What to do:
Pictures must not appear in the copy. Restate exactly the lines below from the one with "orange key [597,286,620,319]" through the one with "orange bucket [267,371,334,456]", inclusive.

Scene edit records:
========

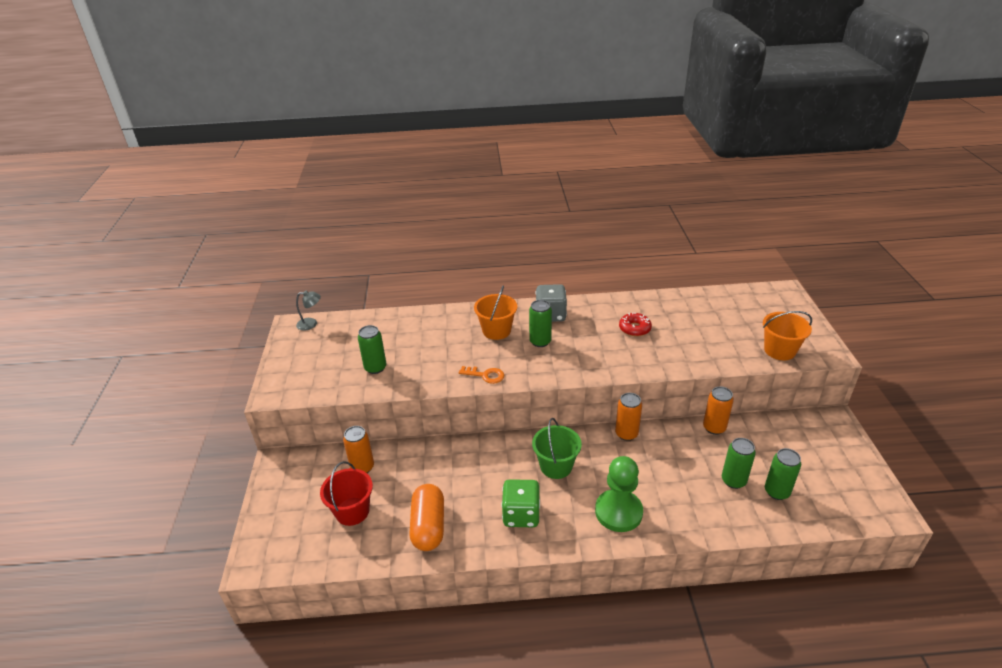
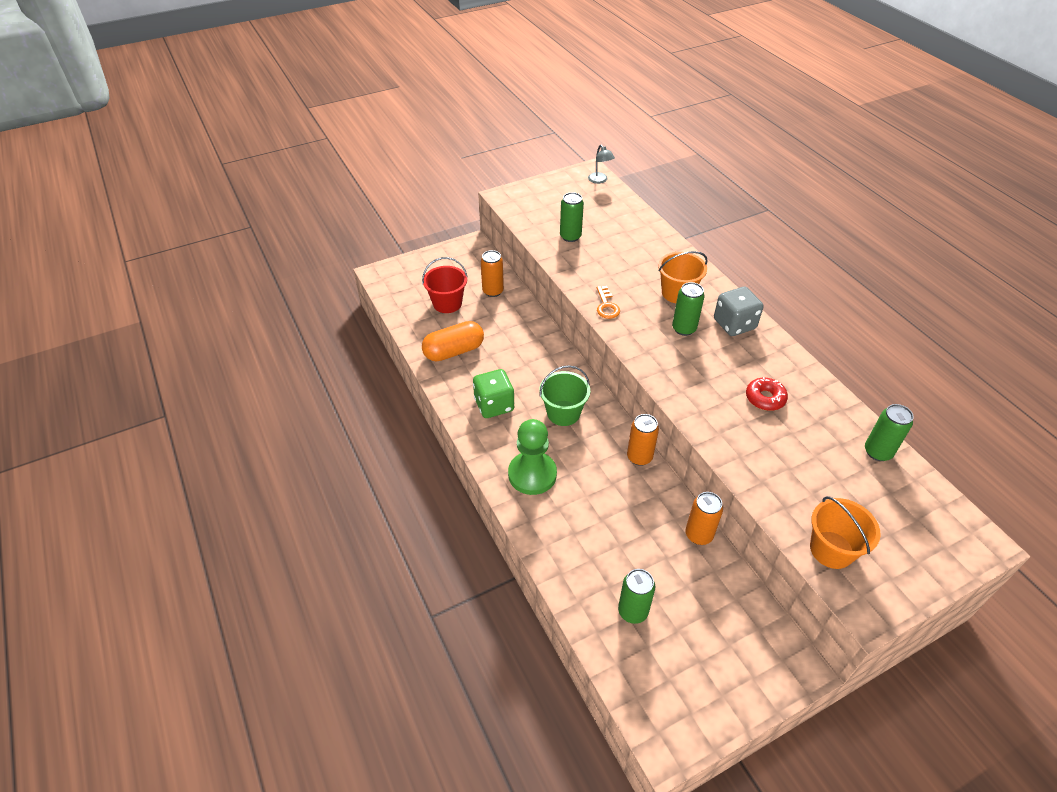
camera: 65 degrees right, 10 degrees up
green can [722,438,756,489] -> green can moved to [865,404,914,461]

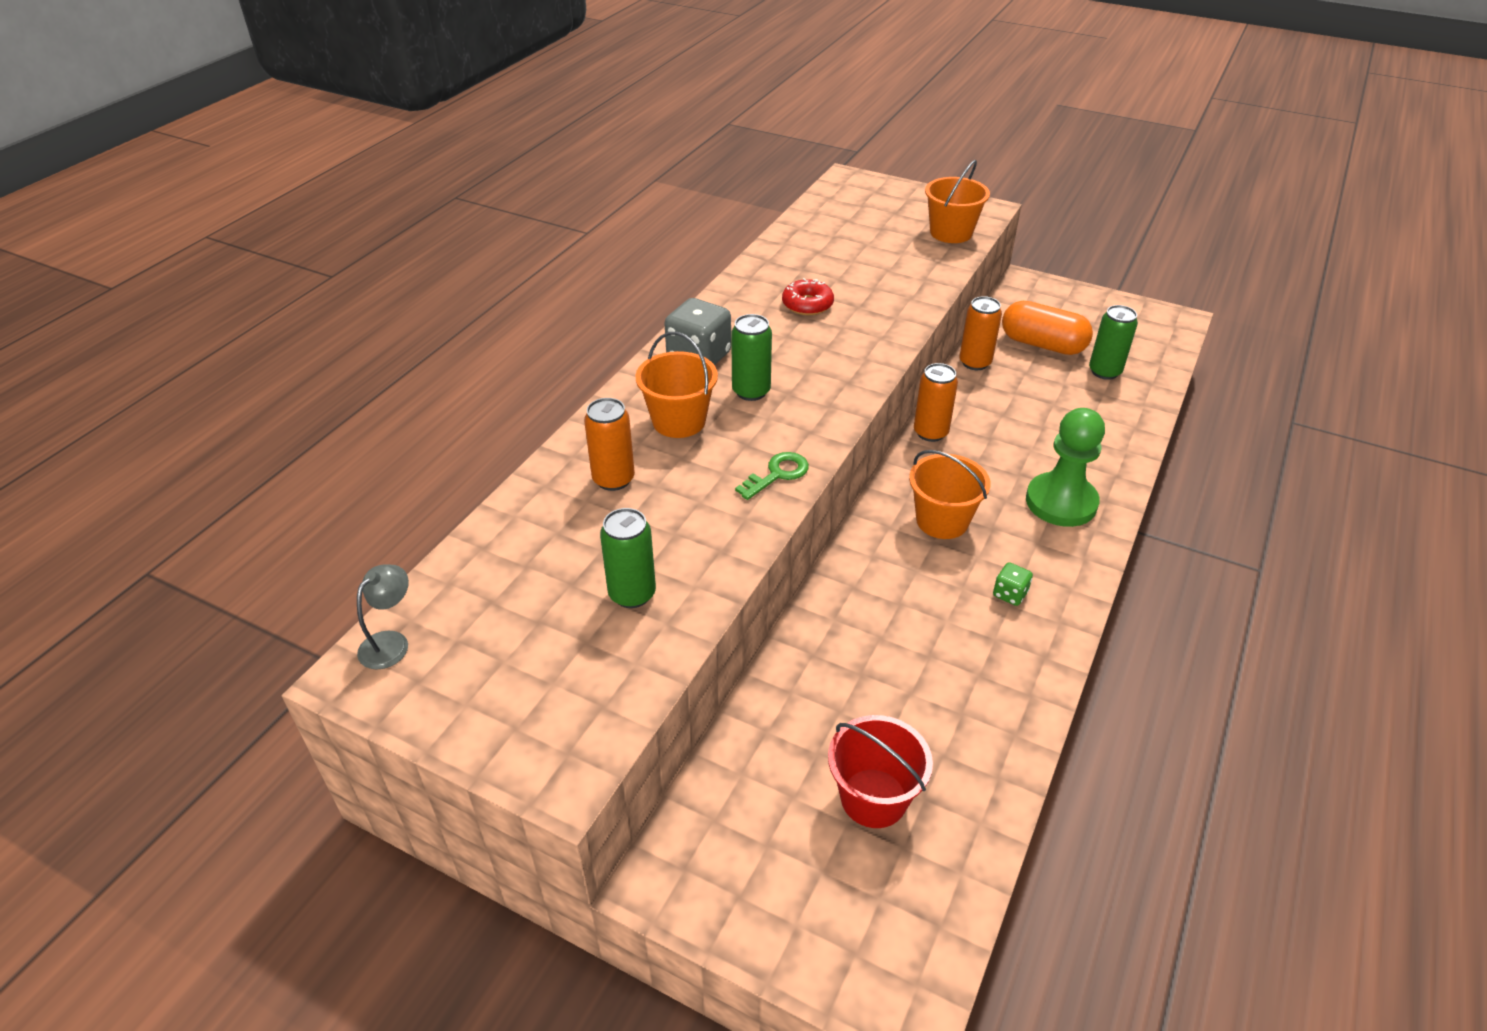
camera: 125 degrees left, 5 degrees down
orange capsule [422,321,484,362] -> orange capsule moved to [1002,301,1093,355]
green dice [473,369,514,418] -> green dice [993,562,1033,606], size x0.50
orange can [481,250,504,297] -> orange can moved to [584,398,635,491]
green bucket [539,365,590,426] -> orange bucket [909,450,990,539]
orange key [597,286,620,319] -> green key [735,452,809,500]
green can [865,404,914,461] -> none

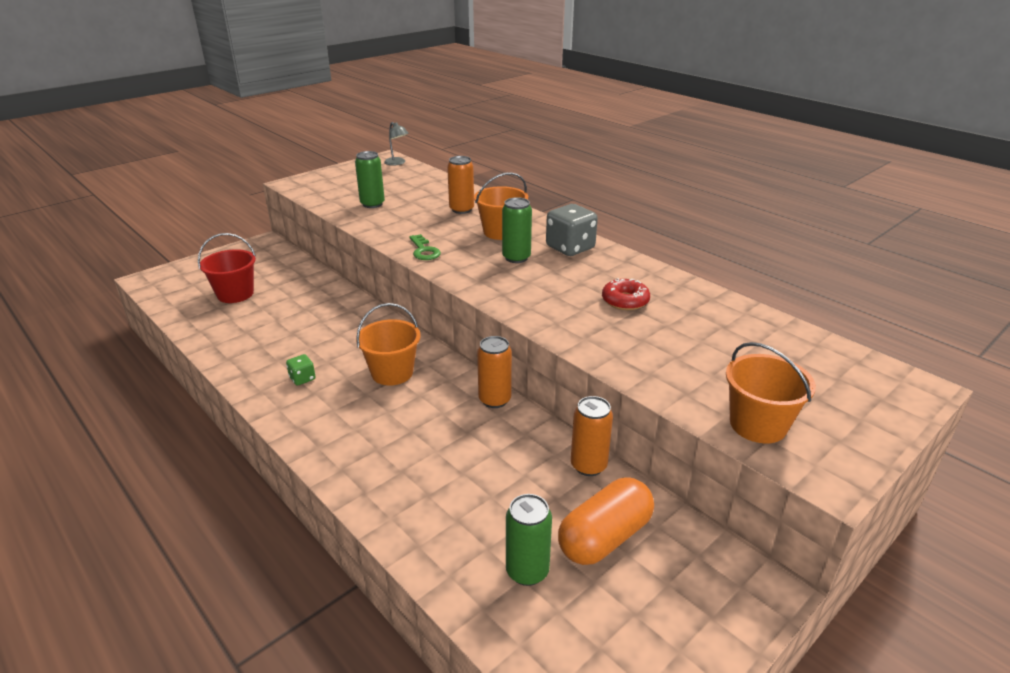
camera: 110 degrees right, 10 degrees down
green pawn [1026,408,1105,527] -> none

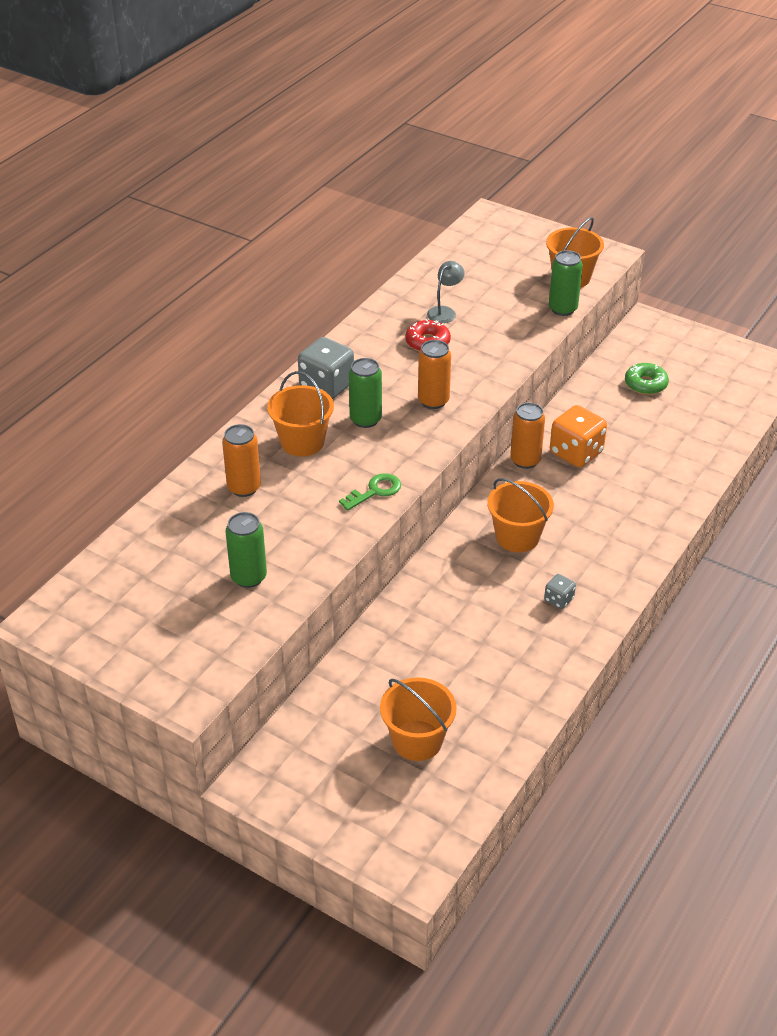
camera: 105 degrees left, 10 degrees up
red bucket [198,233,256,303] -> orange bucket [380,678,457,761]
green dice [286,354,316,386] -> grey dice [544,574,576,609]
grey lamp [384,122,409,166] -> grey lamp moved to [427,261,465,323]
green can [506,494,552,586] -> green can moved to [549,250,583,316]
orange capsule [558,477,654,565] -> green donut [625,363,669,395]
orange can [571,396,613,476] -> orange can moved to [418,340,451,409]
none -> orange dice [550,405,607,468]

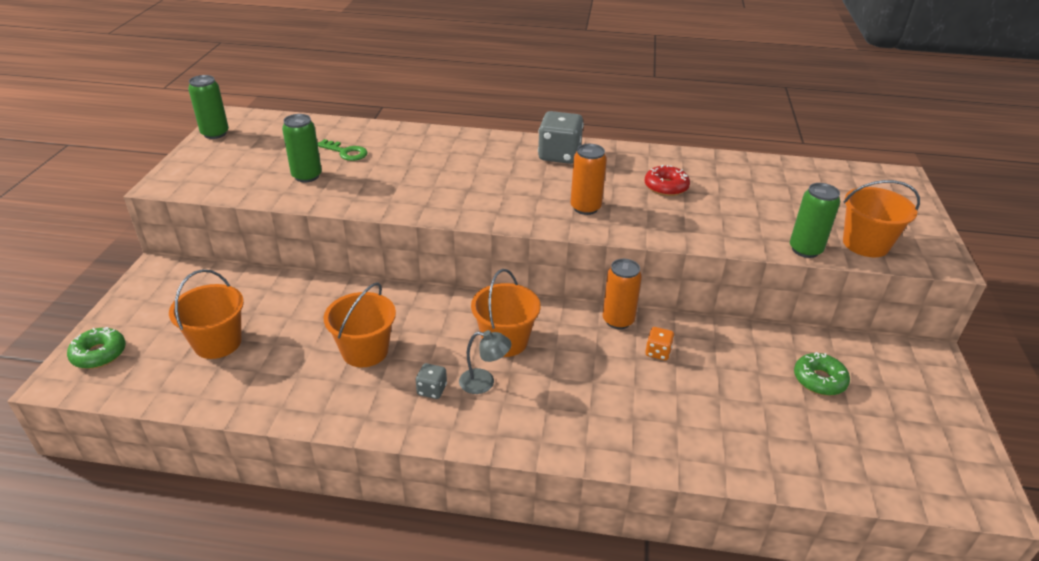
camera: 65 degrees right, 5 degrees down
orange can [222,424,261,497] -> none
orange bucket [267,371,334,456] -> orange bucket moved to [323,283,396,367]
green key [339,473,401,511] -> green key moved to [317,139,367,161]
green can [349,358,382,428] -> green can moved to [188,75,229,139]
grey lamp [427,261,465,323] -> grey lamp moved to [459,330,512,394]
orange dice [550,405,607,468] -> orange dice [645,327,674,360], size x0.50
none -> green donut [67,327,126,369]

========

Solution to this task:
orange key [597,286,620,319] -> green key [735,452,809,500]
green can [865,404,914,461] -> none

camera: 110 degrees right, 10 degrees down
green pawn [1026,408,1105,527] -> none

camera: 105 degrees left, 10 degrees up
red bucket [198,233,256,303] -> orange bucket [380,678,457,761]
green dice [286,354,316,386] -> grey dice [544,574,576,609]
grey lamp [384,122,409,166] -> grey lamp moved to [427,261,465,323]
green can [506,494,552,586] -> green can moved to [549,250,583,316]
orange capsule [558,477,654,565] -> green donut [625,363,669,395]
orange can [571,396,613,476] -> orange can moved to [418,340,451,409]
none -> orange dice [550,405,607,468]

camera: 65 degrees right, 5 degrees down
orange can [222,424,261,497] -> none
orange bucket [267,371,334,456] -> orange bucket moved to [323,283,396,367]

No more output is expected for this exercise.